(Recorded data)
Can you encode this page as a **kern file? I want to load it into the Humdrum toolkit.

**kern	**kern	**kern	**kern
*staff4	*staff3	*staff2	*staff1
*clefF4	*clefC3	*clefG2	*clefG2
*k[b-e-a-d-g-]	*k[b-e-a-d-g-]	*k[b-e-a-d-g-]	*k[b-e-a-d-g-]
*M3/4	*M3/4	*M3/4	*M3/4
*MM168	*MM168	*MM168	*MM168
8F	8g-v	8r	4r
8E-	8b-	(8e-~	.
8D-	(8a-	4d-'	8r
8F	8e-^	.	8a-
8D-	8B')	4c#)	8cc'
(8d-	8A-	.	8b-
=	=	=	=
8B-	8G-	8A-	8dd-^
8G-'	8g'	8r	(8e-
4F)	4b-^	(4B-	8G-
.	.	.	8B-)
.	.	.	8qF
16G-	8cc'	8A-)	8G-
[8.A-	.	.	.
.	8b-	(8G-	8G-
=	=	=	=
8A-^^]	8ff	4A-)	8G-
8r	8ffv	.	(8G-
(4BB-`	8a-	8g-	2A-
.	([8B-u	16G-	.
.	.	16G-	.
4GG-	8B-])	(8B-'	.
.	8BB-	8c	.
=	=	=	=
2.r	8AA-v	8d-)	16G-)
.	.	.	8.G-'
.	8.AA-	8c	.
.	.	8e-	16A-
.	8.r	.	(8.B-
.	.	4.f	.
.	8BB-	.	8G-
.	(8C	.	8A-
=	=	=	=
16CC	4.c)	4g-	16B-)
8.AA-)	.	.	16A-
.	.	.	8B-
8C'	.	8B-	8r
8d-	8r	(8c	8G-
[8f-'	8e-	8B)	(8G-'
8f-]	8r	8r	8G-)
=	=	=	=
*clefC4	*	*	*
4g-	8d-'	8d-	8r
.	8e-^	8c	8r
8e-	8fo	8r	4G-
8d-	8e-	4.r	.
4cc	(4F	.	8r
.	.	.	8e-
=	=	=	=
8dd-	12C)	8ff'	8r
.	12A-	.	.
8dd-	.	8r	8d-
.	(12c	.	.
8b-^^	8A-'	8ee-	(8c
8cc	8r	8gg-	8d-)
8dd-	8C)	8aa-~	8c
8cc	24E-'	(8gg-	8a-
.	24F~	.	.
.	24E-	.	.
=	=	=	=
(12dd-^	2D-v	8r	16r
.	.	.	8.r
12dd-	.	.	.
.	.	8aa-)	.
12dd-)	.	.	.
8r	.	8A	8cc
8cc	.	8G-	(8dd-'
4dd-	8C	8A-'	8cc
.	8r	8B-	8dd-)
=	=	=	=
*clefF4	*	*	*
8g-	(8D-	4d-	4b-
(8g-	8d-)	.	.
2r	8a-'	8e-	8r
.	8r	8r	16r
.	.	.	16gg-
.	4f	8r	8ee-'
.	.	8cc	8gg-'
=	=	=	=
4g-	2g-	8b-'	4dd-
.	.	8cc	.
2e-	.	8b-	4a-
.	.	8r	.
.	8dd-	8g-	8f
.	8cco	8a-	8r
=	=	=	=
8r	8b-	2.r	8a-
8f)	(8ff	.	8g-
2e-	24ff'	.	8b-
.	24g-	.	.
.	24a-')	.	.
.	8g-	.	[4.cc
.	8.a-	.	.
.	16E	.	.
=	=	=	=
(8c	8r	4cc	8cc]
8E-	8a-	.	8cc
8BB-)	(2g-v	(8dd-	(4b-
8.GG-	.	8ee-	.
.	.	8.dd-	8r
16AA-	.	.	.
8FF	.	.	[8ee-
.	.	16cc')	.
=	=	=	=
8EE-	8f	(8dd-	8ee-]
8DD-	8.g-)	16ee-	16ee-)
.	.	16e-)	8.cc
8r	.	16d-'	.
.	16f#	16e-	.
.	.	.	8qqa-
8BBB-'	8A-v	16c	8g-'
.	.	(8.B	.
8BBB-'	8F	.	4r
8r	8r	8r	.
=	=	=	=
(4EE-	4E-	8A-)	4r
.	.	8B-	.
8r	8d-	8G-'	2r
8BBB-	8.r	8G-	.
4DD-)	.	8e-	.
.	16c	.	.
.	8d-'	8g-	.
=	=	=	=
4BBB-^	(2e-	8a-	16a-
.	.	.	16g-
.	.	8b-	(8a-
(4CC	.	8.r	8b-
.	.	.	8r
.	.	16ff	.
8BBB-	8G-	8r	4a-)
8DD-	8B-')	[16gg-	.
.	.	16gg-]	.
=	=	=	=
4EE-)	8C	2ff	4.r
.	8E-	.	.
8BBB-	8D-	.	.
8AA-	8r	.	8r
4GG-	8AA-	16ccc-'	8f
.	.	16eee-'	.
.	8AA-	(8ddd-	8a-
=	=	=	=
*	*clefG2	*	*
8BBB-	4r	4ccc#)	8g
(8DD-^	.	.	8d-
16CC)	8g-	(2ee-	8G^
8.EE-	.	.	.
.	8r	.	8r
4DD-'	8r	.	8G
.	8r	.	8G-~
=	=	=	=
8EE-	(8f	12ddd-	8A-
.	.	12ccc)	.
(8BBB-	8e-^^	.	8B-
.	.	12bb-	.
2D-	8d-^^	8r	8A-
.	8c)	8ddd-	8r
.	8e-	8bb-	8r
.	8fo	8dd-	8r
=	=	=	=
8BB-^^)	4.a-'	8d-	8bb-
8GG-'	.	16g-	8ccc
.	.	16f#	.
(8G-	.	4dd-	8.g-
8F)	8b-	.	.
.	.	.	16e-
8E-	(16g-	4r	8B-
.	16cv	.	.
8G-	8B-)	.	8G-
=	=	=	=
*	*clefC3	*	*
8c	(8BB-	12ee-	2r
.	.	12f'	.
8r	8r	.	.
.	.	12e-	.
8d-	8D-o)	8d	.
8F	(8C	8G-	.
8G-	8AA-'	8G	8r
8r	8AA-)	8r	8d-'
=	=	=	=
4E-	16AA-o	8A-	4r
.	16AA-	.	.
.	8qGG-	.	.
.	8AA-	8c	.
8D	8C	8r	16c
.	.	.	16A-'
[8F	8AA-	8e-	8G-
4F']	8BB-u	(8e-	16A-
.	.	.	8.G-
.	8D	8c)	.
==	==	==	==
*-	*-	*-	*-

> **Short exercise**: Please extract every line of the records above that contains the string "kern".

> **Exercise answer**:
Can you encode this page as a **kern file? I want to load it into the Humdrum toolkit.
**kern	**kern	**kern	**kern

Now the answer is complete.